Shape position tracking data
++++

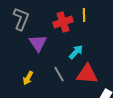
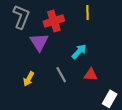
red cross: (63, 22) -> (54, 21), moved
red triangle: (87, 74) -> (91, 75), size x0.6

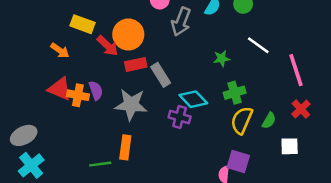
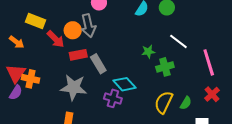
gray arrow: (181, 22) -> (88, 26), moved, turned -35
orange circle: (128, 34) -> (73, 30), size x0.7
red triangle: (60, 89) -> (16, 73), turned 40
purple semicircle: (96, 90) -> (16, 92), moved, turned 49
green cross: (235, 93) -> (165, 67), moved

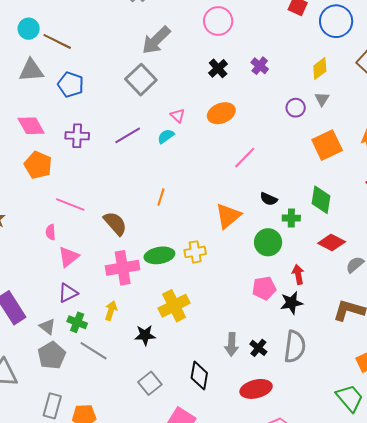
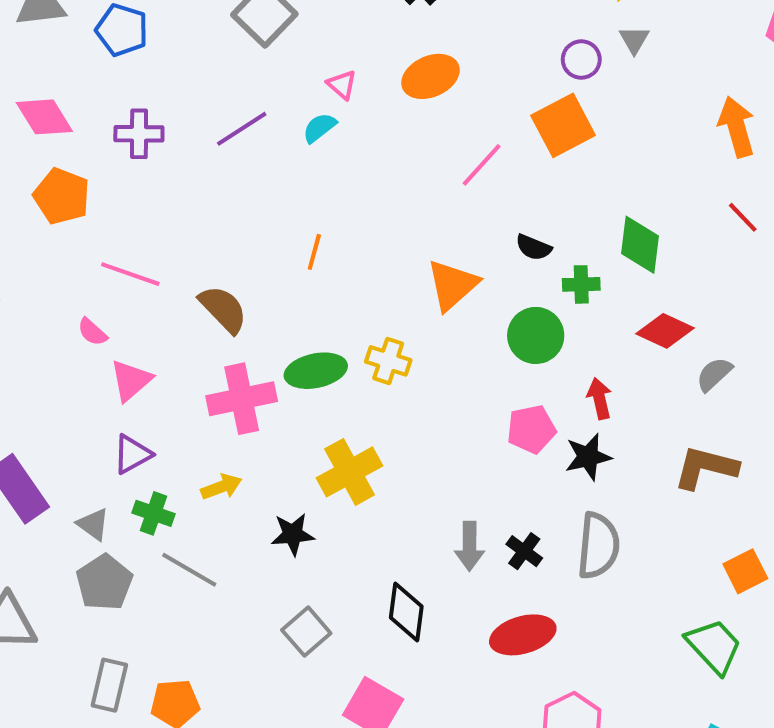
orange square: (327, 145) -> (563, 125), moved
pink semicircle: (51, 232) -> (92, 332), turned -42
yellow cross: (195, 252) -> (388, 361), turned 30
yellow arrow: (111, 311) -> (221, 487), turned 54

++++

◆ **What is being asked**:
Your job is to repeat the data exactly, leaving each picture out.

◆ **Answer box**:
red cross: (63, 22) -> (54, 21), moved
red triangle: (87, 74) -> (91, 75), size x0.6

gray arrow: (181, 22) -> (88, 26), moved, turned -35
orange circle: (128, 34) -> (73, 30), size x0.7
red triangle: (60, 89) -> (16, 73), turned 40
purple semicircle: (96, 90) -> (16, 92), moved, turned 49
green cross: (235, 93) -> (165, 67), moved

orange square: (327, 145) -> (563, 125), moved
pink semicircle: (51, 232) -> (92, 332), turned -42
yellow cross: (195, 252) -> (388, 361), turned 30
yellow arrow: (111, 311) -> (221, 487), turned 54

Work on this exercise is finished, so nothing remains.